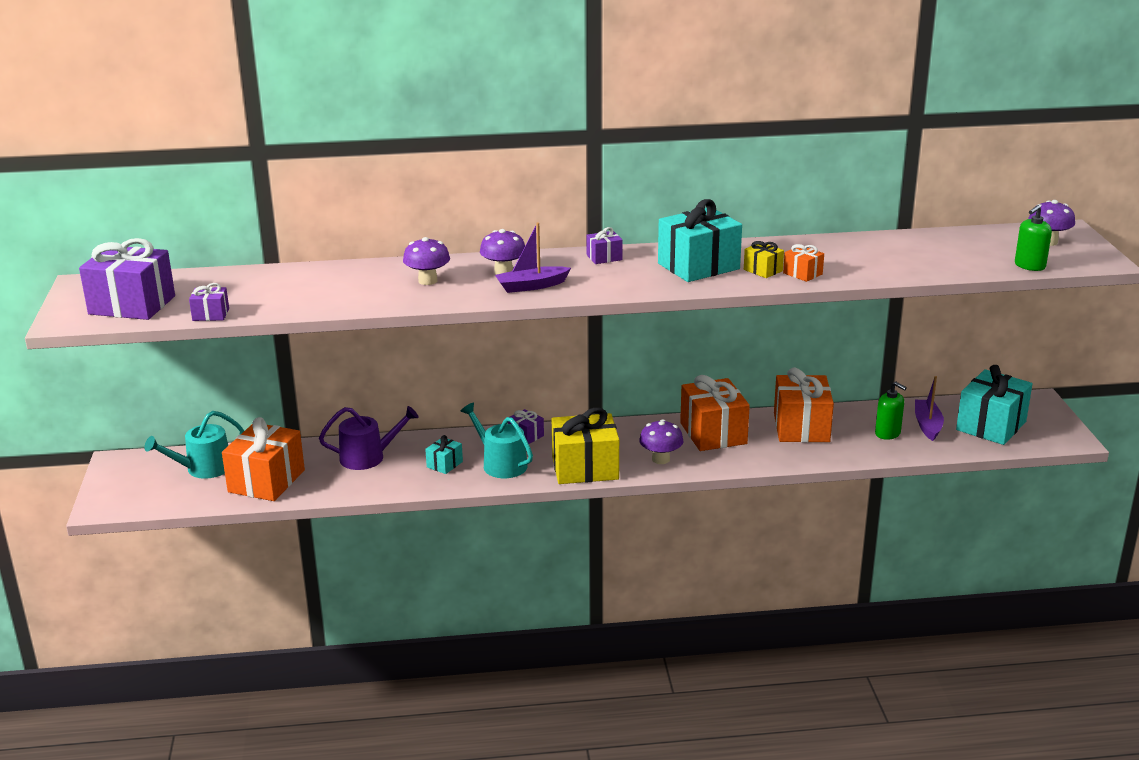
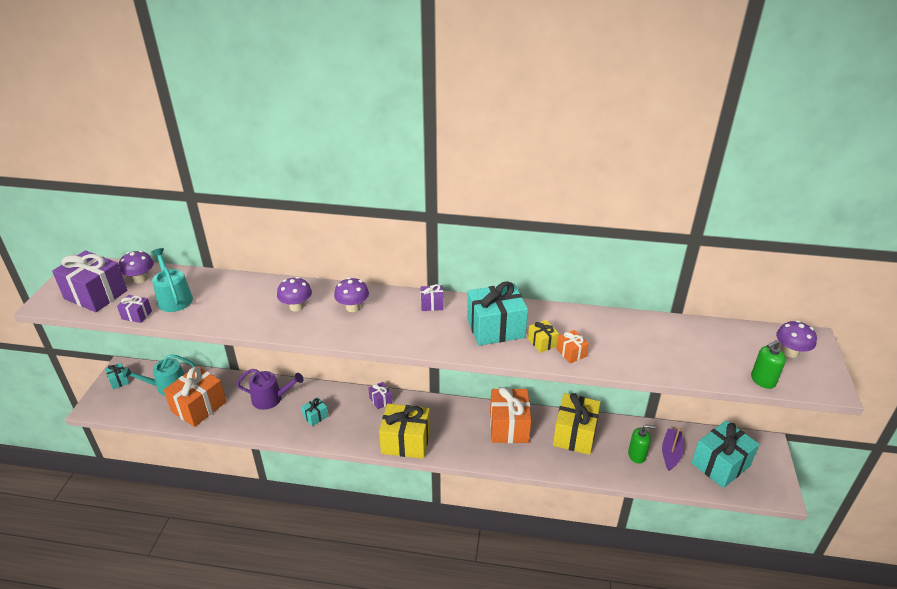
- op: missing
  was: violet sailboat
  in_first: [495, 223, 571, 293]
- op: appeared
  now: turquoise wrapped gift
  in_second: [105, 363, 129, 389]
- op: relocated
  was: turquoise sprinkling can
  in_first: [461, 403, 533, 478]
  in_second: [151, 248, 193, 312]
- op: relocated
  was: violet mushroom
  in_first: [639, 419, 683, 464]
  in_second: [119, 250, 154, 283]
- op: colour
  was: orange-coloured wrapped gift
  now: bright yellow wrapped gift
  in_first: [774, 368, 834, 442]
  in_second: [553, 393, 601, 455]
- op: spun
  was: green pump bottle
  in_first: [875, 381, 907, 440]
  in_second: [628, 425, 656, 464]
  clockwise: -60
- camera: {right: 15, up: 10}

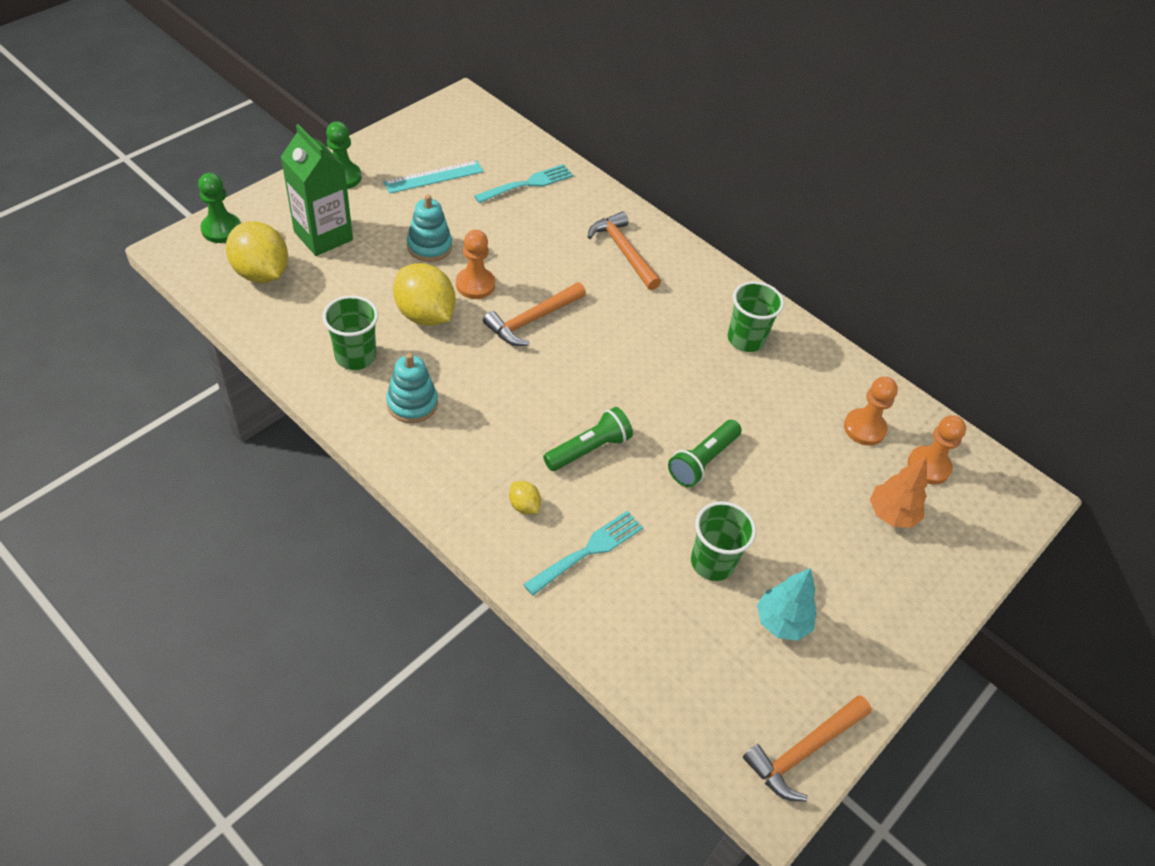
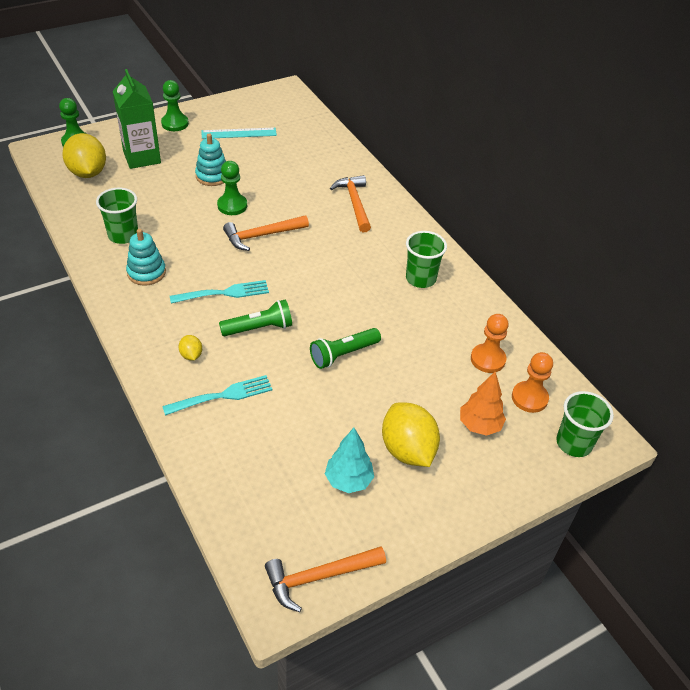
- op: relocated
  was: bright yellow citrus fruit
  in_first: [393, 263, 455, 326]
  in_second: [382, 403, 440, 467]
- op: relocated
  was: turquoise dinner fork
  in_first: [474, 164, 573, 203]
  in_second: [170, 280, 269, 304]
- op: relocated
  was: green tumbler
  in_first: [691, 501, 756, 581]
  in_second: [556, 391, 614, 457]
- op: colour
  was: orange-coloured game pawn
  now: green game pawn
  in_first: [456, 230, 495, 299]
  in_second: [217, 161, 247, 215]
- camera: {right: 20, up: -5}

TASK PROMPT: Looking back over the data above, restate word for word the lines that begin at the line with "was: green pump bottle" and end at the line with "clockwise: -60", inclusive.

EXERCISE RESULT:
  was: green pump bottle
  in_first: [875, 381, 907, 440]
  in_second: [628, 425, 656, 464]
  clockwise: -60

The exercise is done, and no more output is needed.